*** The records

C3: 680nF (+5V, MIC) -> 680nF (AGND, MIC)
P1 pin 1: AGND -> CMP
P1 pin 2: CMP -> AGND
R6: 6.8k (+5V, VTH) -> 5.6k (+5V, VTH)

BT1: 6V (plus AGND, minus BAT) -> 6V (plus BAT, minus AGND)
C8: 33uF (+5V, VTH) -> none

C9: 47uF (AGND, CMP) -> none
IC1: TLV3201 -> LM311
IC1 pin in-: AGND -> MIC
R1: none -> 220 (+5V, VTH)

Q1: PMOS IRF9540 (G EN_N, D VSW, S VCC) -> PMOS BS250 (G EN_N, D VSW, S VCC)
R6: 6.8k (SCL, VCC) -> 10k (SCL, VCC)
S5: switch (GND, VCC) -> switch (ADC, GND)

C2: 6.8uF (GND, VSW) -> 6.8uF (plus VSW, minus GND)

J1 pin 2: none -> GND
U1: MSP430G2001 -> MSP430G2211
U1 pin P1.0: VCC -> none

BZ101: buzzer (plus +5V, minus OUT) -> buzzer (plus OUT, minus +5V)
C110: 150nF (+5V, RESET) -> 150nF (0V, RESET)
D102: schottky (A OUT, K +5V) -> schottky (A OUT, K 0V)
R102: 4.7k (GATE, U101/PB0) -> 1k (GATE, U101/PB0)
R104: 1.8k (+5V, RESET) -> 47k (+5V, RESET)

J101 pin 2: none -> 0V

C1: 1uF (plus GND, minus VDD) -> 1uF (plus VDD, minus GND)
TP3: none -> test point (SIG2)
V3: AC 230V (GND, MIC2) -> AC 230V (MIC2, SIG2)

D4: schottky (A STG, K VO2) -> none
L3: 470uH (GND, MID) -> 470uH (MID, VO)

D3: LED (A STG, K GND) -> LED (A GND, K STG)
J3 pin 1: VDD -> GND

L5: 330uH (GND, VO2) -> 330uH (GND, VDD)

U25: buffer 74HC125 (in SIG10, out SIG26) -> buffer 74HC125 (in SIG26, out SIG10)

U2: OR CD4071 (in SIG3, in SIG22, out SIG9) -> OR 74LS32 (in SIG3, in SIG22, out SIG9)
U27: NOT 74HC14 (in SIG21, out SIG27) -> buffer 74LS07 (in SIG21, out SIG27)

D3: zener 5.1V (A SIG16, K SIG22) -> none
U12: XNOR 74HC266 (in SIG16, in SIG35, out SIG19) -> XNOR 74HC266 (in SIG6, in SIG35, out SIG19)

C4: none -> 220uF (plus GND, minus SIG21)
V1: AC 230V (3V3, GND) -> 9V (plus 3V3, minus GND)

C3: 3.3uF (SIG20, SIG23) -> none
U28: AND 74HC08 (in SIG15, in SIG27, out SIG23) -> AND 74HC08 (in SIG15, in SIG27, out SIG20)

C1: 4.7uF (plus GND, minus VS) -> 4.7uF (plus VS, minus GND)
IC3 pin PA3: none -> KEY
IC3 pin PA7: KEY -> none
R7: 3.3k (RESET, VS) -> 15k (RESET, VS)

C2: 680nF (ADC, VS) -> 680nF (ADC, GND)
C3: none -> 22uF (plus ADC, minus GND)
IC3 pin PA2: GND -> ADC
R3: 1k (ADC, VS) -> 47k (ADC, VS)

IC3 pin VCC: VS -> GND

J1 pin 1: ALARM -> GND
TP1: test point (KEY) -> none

******

Goal of the exercise
This exercise calls for repeating every line of the data exactly.

Answer space
C3: 680nF (+5V, MIC) -> 680nF (AGND, MIC)
P1 pin 1: AGND -> CMP
P1 pin 2: CMP -> AGND
R6: 6.8k (+5V, VTH) -> 5.6k (+5V, VTH)

BT1: 6V (plus AGND, minus BAT) -> 6V (plus BAT, minus AGND)
C8: 33uF (+5V, VTH) -> none

C9: 47uF (AGND, CMP) -> none
IC1: TLV3201 -> LM311
IC1 pin in-: AGND -> MIC
R1: none -> 220 (+5V, VTH)

Q1: PMOS IRF9540 (G EN_N, D VSW, S VCC) -> PMOS BS250 (G EN_N, D VSW, S VCC)
R6: 6.8k (SCL, VCC) -> 10k (SCL, VCC)
S5: switch (GND, VCC) -> switch (ADC, GND)

C2: 6.8uF (GND, VSW) -> 6.8uF (plus VSW, minus GND)

J1 pin 2: none -> GND
U1: MSP430G2001 -> MSP430G2211
U1 pin P1.0: VCC -> none

BZ101: buzzer (plus +5V, minus OUT) -> buzzer (plus OUT, minus +5V)
C110: 150nF (+5V, RESET) -> 150nF (0V, RESET)
D102: schottky (A OUT, K +5V) -> schottky (A OUT, K 0V)
R102: 4.7k (GATE, U101/PB0) -> 1k (GATE, U101/PB0)
R104: 1.8k (+5V, RESET) -> 47k (+5V, RESET)

J101 pin 2: none -> 0V

C1: 1uF (plus GND, minus VDD) -> 1uF (plus VDD, minus GND)
TP3: none -> test point (SIG2)
V3: AC 230V (GND, MIC2) -> AC 230V (MIC2, SIG2)

D4: schottky (A STG, K VO2) -> none
L3: 470uH (GND, MID) -> 470uH (MID, VO)

D3: LED (A STG, K GND) -> LED (A GND, K STG)
J3 pin 1: VDD -> GND

L5: 330uH (GND, VO2) -> 330uH (GND, VDD)

U25: buffer 74HC125 (in SIG10, out SIG26) -> buffer 74HC125 (in SIG26, out SIG10)

U2: OR CD4071 (in SIG3, in SIG22, out SIG9) -> OR 74LS32 (in SIG3, in SIG22, out SIG9)
U27: NOT 74HC14 (in SIG21, out SIG27) -> buffer 74LS07 (in SIG21, out SIG27)

D3: zener 5.1V (A SIG16, K SIG22) -> none
U12: XNOR 74HC266 (in SIG16, in SIG35, out SIG19) -> XNOR 74HC266 (in SIG6, in SIG35, out SIG19)

C4: none -> 220uF (plus GND, minus SIG21)
V1: AC 230V (3V3, GND) -> 9V (plus 3V3, minus GND)

C3: 3.3uF (SIG20, SIG23) -> none
U28: AND 74HC08 (in SIG15, in SIG27, out SIG23) -> AND 74HC08 (in SIG15, in SIG27, out SIG20)

C1: 4.7uF (plus GND, minus VS) -> 4.7uF (plus VS, minus GND)
IC3 pin PA3: none -> KEY
IC3 pin PA7: KEY -> none
R7: 3.3k (RESET, VS) -> 15k (RESET, VS)

C2: 680nF (ADC, VS) -> 680nF (ADC, GND)
C3: none -> 22uF (plus ADC, minus GND)
IC3 pin PA2: GND -> ADC
R3: 1k (ADC, VS) -> 47k (ADC, VS)

IC3 pin VCC: VS -> GND

J1 pin 1: ALARM -> GND
TP1: test point (KEY) -> none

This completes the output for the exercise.